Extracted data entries
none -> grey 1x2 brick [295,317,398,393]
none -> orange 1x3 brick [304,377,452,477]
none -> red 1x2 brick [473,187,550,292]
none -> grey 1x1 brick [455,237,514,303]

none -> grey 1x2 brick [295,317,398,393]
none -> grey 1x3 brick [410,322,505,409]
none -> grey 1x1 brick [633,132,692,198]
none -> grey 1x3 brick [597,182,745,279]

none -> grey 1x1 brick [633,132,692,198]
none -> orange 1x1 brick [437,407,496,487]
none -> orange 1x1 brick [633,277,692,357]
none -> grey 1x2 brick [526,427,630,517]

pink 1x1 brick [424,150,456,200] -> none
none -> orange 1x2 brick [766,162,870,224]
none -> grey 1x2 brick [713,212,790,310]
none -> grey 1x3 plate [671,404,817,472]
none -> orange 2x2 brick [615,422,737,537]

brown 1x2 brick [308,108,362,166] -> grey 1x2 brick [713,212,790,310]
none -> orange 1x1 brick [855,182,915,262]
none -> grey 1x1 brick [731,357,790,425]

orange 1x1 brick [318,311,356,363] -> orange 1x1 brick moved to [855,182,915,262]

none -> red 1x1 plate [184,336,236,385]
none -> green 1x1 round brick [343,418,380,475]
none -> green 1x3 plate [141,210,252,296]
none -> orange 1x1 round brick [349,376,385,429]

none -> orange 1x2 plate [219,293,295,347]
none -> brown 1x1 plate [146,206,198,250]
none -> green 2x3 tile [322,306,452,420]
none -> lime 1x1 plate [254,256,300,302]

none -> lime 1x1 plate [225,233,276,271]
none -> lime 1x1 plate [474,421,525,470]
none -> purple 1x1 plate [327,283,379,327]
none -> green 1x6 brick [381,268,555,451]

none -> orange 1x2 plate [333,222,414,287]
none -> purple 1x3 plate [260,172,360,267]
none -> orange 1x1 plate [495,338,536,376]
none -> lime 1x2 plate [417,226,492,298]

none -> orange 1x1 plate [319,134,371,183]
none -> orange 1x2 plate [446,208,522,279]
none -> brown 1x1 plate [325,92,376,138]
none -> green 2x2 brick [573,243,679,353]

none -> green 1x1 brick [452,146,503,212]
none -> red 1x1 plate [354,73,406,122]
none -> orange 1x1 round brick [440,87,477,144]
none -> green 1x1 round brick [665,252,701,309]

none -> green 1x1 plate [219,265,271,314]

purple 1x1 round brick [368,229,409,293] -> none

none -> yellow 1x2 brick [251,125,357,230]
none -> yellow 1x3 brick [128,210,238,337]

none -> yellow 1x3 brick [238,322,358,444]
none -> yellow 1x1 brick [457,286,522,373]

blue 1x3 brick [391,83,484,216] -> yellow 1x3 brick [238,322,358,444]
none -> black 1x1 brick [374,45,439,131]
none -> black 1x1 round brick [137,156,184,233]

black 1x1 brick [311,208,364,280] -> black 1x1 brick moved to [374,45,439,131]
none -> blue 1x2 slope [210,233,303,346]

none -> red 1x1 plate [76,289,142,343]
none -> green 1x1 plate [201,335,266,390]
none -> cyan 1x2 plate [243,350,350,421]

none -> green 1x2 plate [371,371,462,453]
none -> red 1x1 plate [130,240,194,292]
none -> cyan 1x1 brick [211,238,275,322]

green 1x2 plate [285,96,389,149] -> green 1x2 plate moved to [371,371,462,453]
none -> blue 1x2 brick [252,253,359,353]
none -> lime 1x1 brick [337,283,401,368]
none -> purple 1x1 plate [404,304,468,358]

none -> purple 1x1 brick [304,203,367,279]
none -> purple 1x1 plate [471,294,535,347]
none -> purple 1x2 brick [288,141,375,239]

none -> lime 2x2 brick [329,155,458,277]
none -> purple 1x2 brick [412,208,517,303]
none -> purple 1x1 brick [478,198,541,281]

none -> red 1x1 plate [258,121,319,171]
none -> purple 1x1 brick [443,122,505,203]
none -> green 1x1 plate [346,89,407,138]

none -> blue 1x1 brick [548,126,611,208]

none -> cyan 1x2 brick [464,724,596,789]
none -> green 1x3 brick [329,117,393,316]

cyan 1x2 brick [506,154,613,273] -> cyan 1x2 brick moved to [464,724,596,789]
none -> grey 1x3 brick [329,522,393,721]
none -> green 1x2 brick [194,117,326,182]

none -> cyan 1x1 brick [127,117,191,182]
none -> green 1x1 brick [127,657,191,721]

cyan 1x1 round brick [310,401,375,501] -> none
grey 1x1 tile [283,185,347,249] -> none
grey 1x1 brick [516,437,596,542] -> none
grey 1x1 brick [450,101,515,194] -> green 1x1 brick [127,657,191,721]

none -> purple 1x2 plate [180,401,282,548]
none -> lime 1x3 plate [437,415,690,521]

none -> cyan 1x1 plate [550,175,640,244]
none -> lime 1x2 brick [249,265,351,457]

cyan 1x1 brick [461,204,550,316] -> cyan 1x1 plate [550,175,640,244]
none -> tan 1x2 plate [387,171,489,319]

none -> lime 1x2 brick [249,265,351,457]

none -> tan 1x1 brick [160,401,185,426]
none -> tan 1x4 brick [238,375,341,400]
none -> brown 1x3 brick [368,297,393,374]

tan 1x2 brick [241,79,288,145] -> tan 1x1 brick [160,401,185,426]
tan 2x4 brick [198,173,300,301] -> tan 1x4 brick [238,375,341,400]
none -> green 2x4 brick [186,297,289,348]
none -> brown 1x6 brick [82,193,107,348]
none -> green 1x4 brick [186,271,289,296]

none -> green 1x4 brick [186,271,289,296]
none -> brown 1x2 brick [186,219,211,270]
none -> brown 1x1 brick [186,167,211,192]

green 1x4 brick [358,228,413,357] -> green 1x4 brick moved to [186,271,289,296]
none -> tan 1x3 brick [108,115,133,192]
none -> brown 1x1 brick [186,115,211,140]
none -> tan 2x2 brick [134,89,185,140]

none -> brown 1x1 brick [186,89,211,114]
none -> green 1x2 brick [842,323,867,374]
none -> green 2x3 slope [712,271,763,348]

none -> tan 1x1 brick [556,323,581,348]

• **WHAT NEEDS TO BE DONE**
For every line above that includes the word "lime", return the line.

• **EXERCISE ANSWER**
none -> lime 1x1 plate [254,256,300,302]
none -> lime 1x1 plate [225,233,276,271]
none -> lime 1x1 plate [474,421,525,470]
none -> lime 1x2 plate [417,226,492,298]
none -> lime 1x1 brick [337,283,401,368]
none -> lime 2x2 brick [329,155,458,277]
none -> lime 1x3 plate [437,415,690,521]
none -> lime 1x2 brick [249,265,351,457]
none -> lime 1x2 brick [249,265,351,457]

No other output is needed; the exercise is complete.